Requirement - Search the listing for the string "semicircle". Copy every line that has it.
(Beginning of Supplied entries)
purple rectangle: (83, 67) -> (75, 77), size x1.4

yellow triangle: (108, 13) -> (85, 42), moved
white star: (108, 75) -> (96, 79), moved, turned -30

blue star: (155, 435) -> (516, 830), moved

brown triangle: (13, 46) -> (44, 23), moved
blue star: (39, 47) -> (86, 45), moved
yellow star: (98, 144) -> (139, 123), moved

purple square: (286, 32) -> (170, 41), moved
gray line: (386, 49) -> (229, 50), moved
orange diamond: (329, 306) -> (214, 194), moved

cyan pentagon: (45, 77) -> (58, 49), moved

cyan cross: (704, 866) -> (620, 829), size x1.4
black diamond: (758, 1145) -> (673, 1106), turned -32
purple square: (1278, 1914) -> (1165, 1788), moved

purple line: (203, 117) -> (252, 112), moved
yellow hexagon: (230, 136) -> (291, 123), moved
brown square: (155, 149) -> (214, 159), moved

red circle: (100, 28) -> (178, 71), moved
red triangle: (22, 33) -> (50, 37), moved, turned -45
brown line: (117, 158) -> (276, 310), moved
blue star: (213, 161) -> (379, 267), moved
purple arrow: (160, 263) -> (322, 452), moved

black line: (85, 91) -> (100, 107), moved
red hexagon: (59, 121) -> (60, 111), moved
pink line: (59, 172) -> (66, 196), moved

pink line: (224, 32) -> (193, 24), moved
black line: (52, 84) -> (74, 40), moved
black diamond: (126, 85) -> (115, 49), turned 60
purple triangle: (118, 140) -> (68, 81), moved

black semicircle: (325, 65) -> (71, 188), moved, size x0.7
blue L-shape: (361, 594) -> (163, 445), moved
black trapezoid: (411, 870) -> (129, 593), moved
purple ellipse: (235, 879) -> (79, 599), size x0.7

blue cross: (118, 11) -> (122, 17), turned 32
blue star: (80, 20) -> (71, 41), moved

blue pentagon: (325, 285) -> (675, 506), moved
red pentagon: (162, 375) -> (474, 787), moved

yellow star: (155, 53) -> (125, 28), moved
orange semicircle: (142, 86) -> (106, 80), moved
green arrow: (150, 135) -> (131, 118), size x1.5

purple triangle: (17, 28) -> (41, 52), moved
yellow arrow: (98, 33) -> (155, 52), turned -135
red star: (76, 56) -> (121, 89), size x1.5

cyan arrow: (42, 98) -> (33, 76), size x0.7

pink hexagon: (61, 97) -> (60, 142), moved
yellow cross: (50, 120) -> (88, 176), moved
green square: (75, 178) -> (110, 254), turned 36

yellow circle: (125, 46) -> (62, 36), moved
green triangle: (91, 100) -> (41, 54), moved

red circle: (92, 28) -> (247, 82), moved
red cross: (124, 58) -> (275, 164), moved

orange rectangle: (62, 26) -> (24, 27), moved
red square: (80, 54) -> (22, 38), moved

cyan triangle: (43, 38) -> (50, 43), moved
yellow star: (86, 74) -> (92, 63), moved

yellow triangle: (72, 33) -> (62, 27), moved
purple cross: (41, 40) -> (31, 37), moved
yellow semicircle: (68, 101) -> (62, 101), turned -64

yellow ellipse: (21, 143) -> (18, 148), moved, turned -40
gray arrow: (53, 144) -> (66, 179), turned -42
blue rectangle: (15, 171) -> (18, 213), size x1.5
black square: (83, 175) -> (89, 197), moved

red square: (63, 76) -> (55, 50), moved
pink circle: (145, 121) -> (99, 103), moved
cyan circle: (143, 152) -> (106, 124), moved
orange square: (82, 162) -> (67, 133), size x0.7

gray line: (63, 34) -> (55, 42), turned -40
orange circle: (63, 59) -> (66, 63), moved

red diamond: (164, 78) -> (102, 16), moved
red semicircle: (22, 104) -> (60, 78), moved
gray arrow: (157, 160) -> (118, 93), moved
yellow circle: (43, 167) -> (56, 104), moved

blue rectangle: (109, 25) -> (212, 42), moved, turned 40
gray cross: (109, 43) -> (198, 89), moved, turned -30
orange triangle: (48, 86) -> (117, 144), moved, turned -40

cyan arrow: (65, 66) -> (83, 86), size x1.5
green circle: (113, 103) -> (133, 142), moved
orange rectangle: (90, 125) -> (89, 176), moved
(End of Supplied entries)
Result for this exercise -
black semicircle: (325, 65) -> (71, 188), moved, size x0.7
orange semicircle: (142, 86) -> (106, 80), moved
yellow semicircle: (68, 101) -> (62, 101), turned -64
red semicircle: (22, 104) -> (60, 78), moved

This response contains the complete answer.